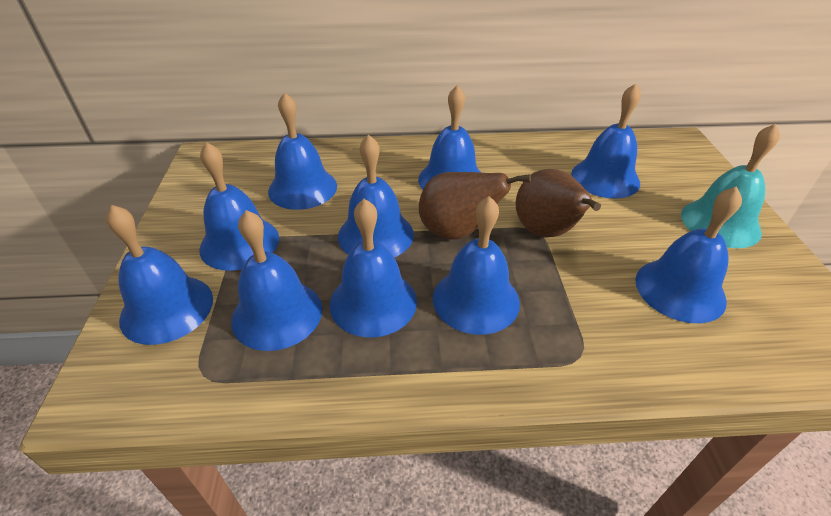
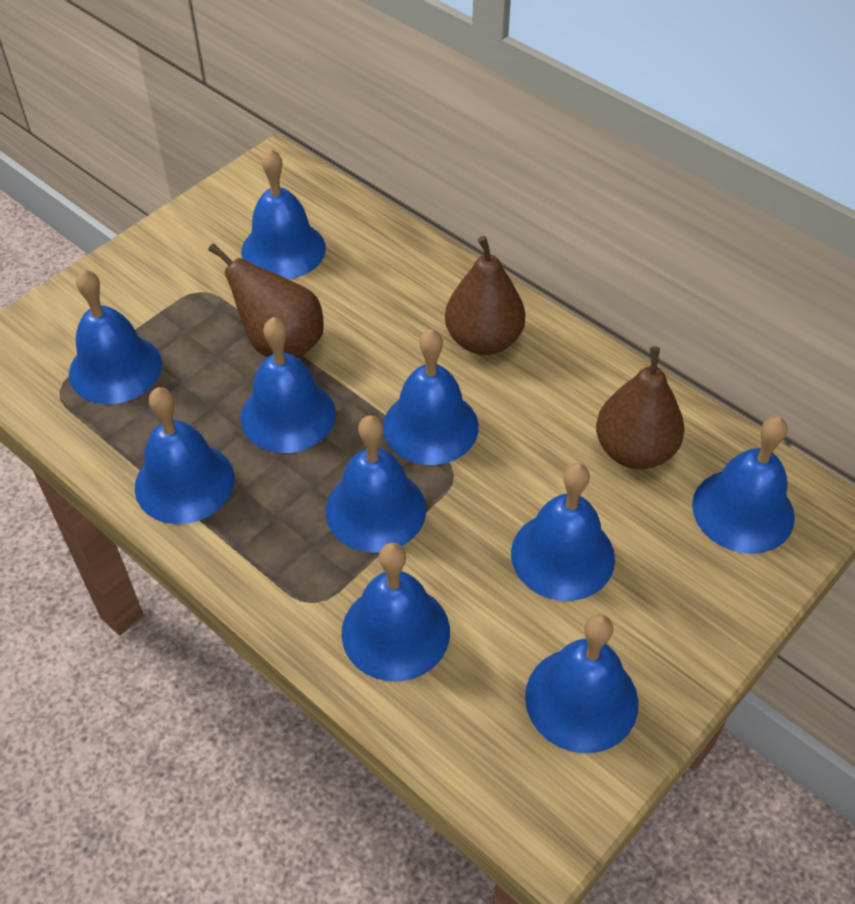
brown pear: 2 -> 3
turquoise bell: 1 -> 0

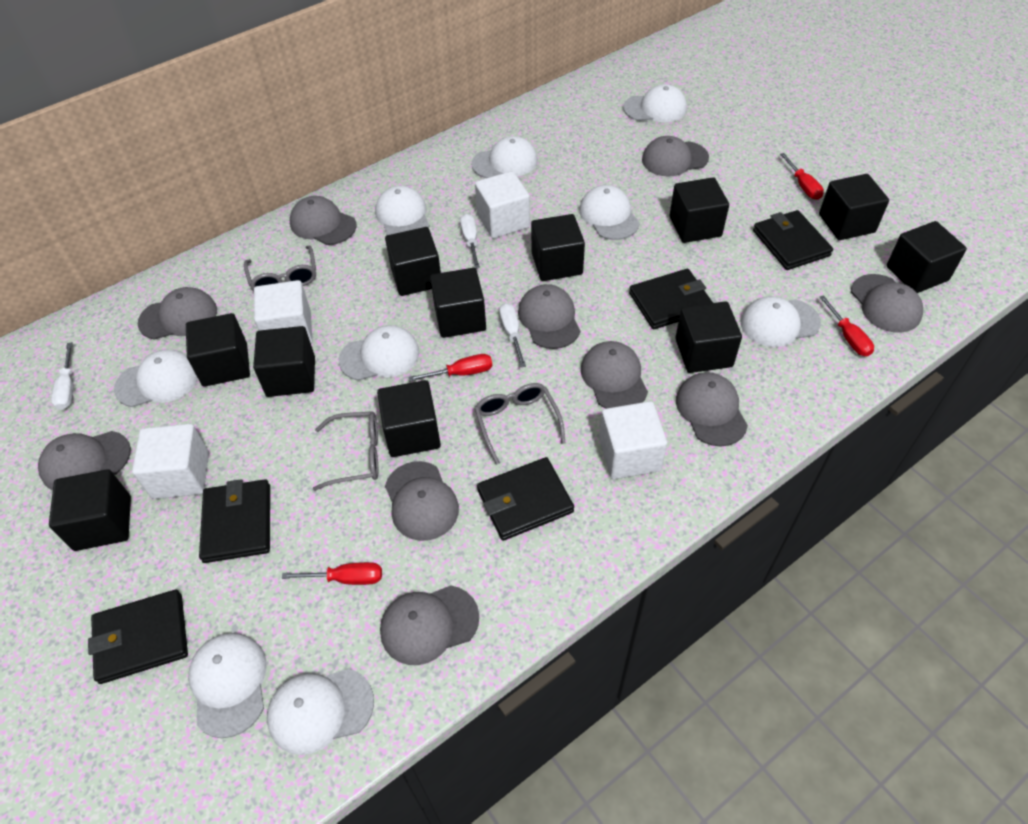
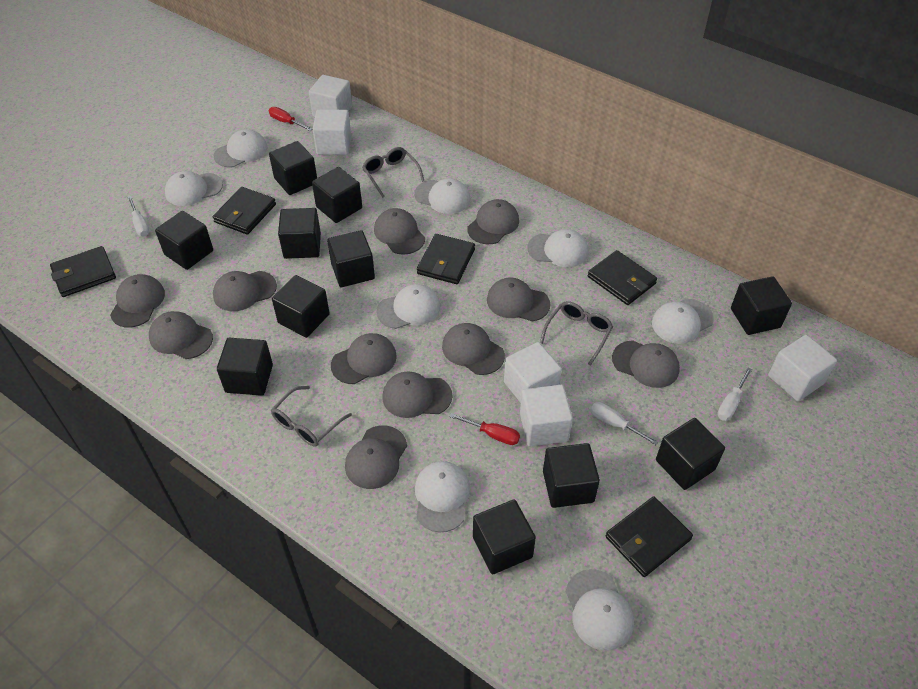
grey cap: 10 -> 11
red screwdriver: 4 -> 2
white cap: 9 -> 8
white cube: 4 -> 5

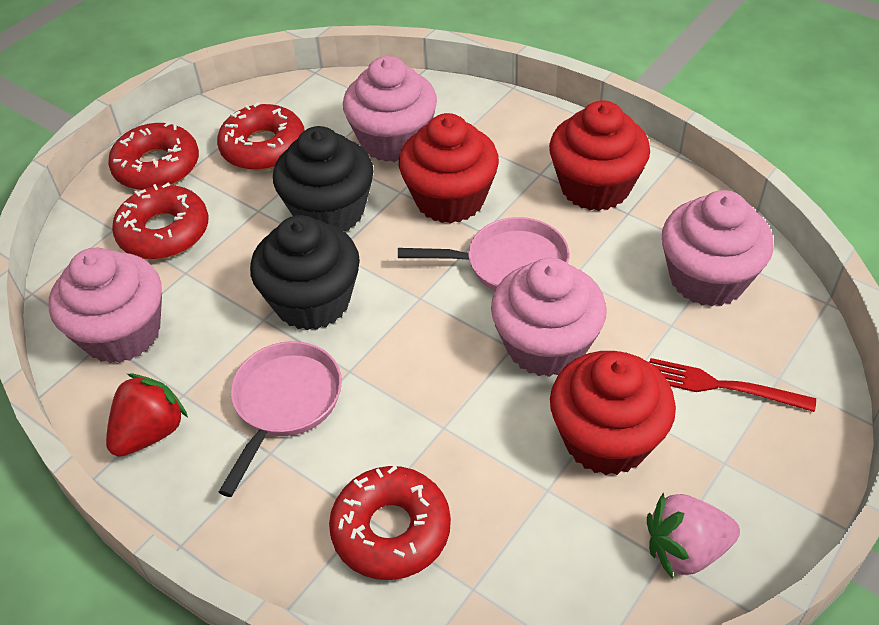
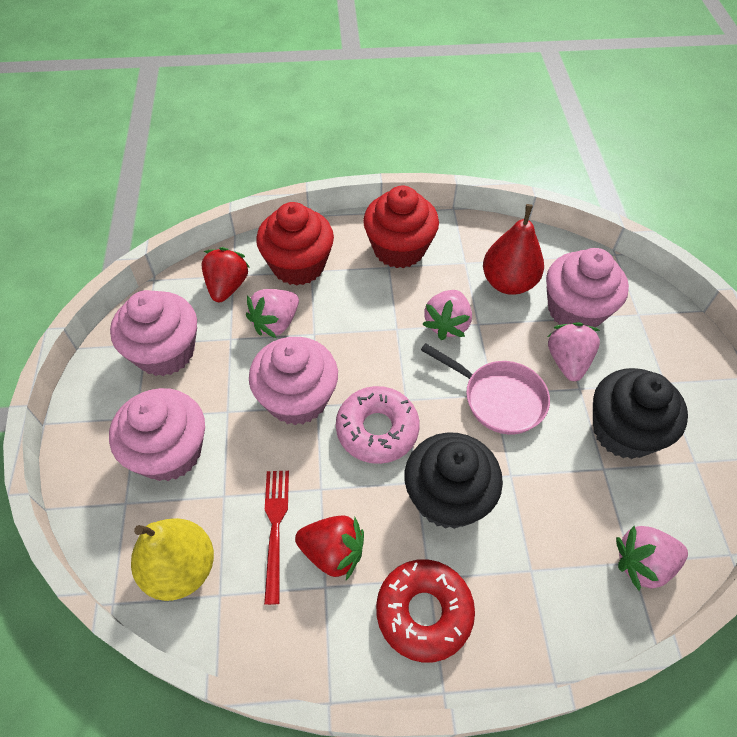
pink donut: 0 -> 1
pink pan: 2 -> 1
pink strawberry: 1 -> 4
red cupcake: 3 -> 2
red donut: 4 -> 1
red pear: 0 -> 1
red strawberry: 1 -> 2
yellow pear: 0 -> 1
◇ ◇ ◇ ◇
_Task prompt_: Every line above in which the word "strawberry" occurs is to be copied.

_Written reply_:
pink strawberry: 1 -> 4
red strawberry: 1 -> 2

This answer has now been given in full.